* [Work required]
Each entry below is to be written out exactly, and the pictures are to be left out.

■ ■ ■

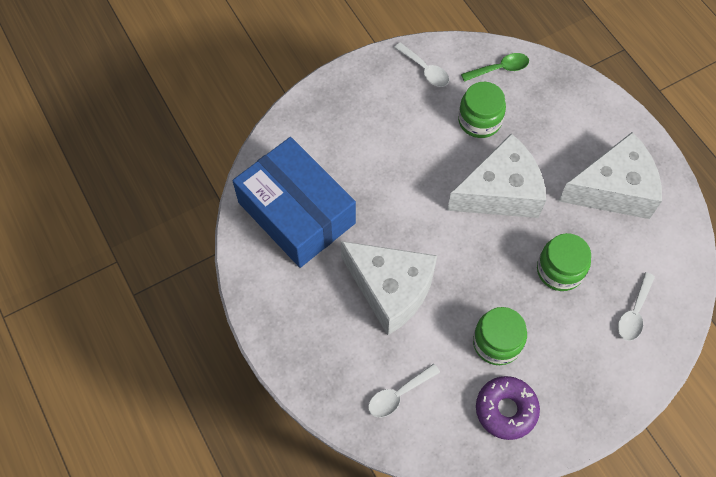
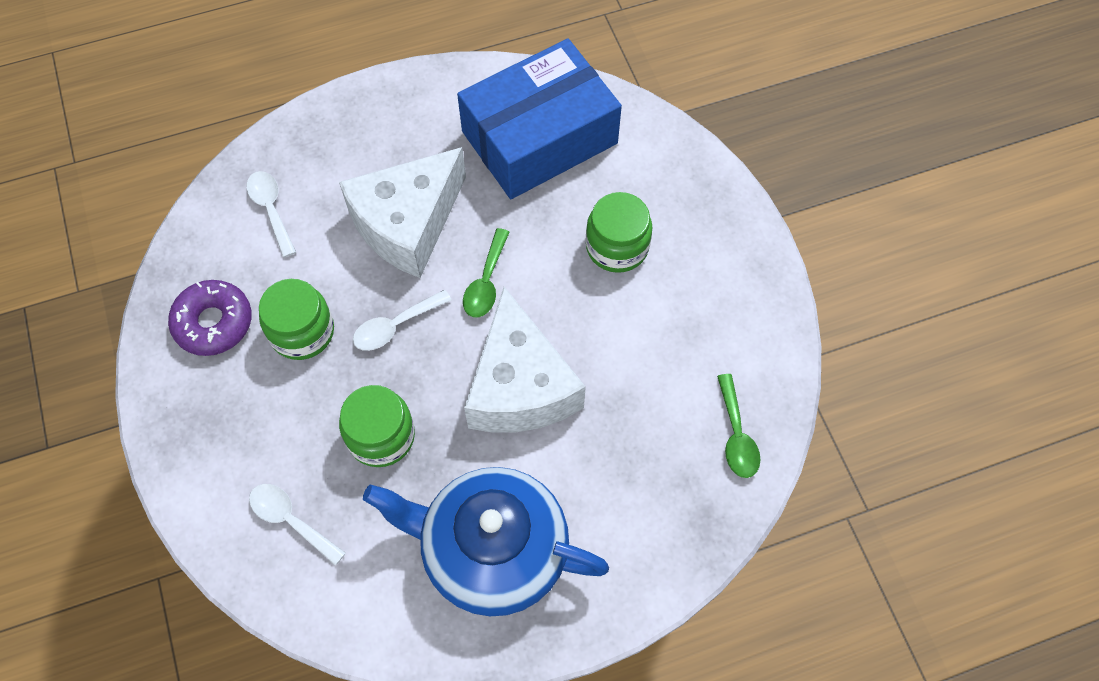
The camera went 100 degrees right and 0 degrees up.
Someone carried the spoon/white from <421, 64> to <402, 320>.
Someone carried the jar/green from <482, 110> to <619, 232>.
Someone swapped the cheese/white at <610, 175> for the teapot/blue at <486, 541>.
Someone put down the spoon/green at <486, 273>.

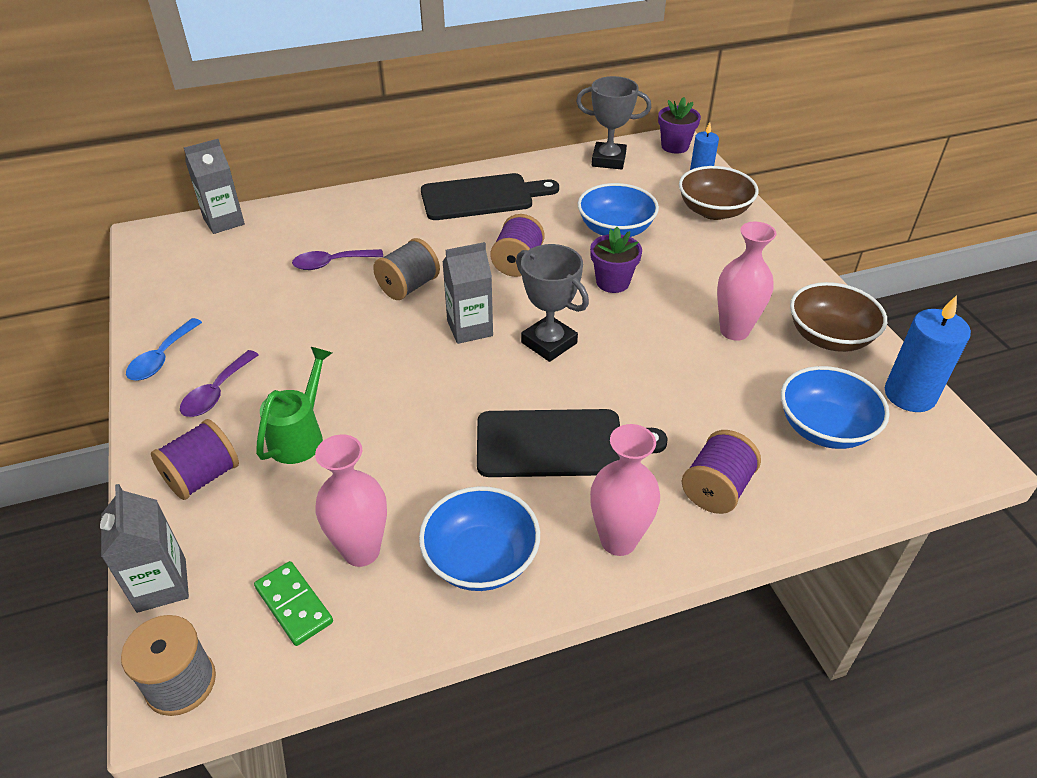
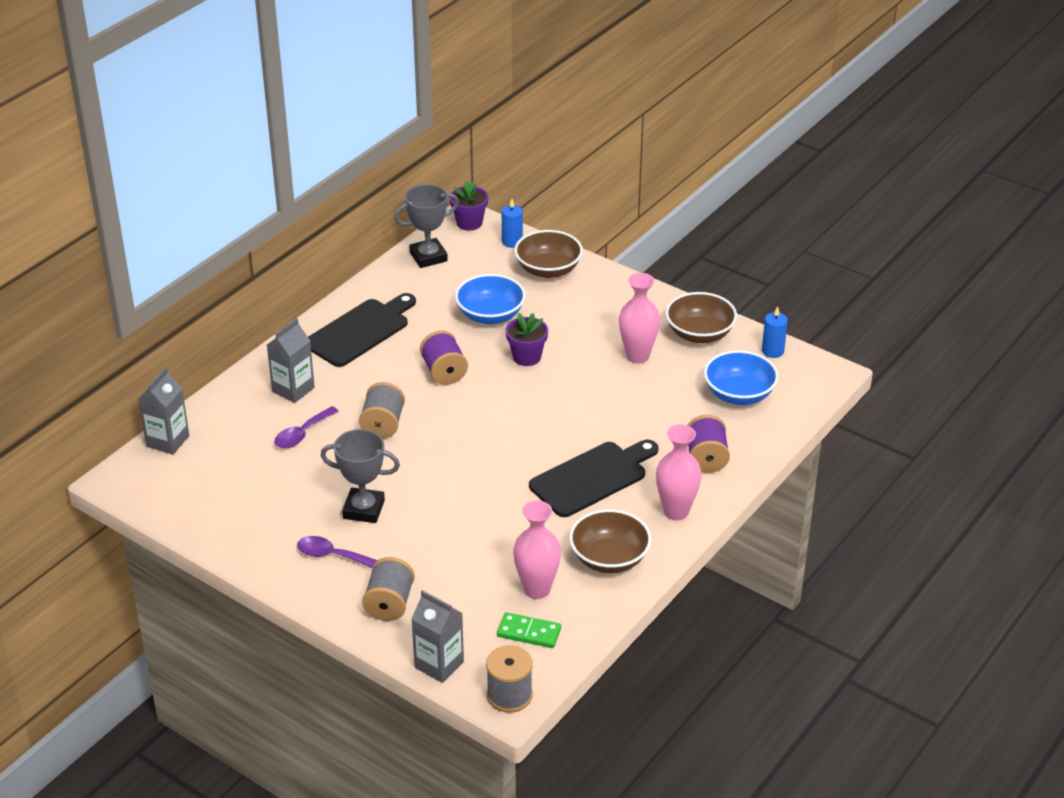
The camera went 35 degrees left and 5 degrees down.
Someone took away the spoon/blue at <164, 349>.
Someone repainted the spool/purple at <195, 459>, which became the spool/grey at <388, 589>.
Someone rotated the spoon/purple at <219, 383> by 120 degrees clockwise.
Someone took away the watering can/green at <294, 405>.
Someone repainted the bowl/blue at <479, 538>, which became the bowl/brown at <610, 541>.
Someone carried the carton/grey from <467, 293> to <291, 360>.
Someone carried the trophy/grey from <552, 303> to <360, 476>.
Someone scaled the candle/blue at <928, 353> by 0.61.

■ ■ ■

* [Exercise result]
The camera went 100 degrees right and 0 degrees up.
Someone carried the spoon/white from <421, 64> to <402, 320>.
Someone carried the jar/green from <482, 110> to <619, 232>.
Someone swapped the cheese/white at <610, 175> for the teapot/blue at <486, 541>.
Someone put down the spoon/green at <486, 273>.

The camera went 35 degrees left and 5 degrees down.
Someone took away the spoon/blue at <164, 349>.
Someone repainted the spool/purple at <195, 459>, which became the spool/grey at <388, 589>.
Someone rotated the spoon/purple at <219, 383> by 120 degrees clockwise.
Someone took away the watering can/green at <294, 405>.
Someone repainted the bowl/blue at <479, 538>, which became the bowl/brown at <610, 541>.
Someone carried the carton/grey from <467, 293> to <291, 360>.
Someone carried the trophy/grey from <552, 303> to <360, 476>.
Someone scaled the candle/blue at <928, 353> by 0.61.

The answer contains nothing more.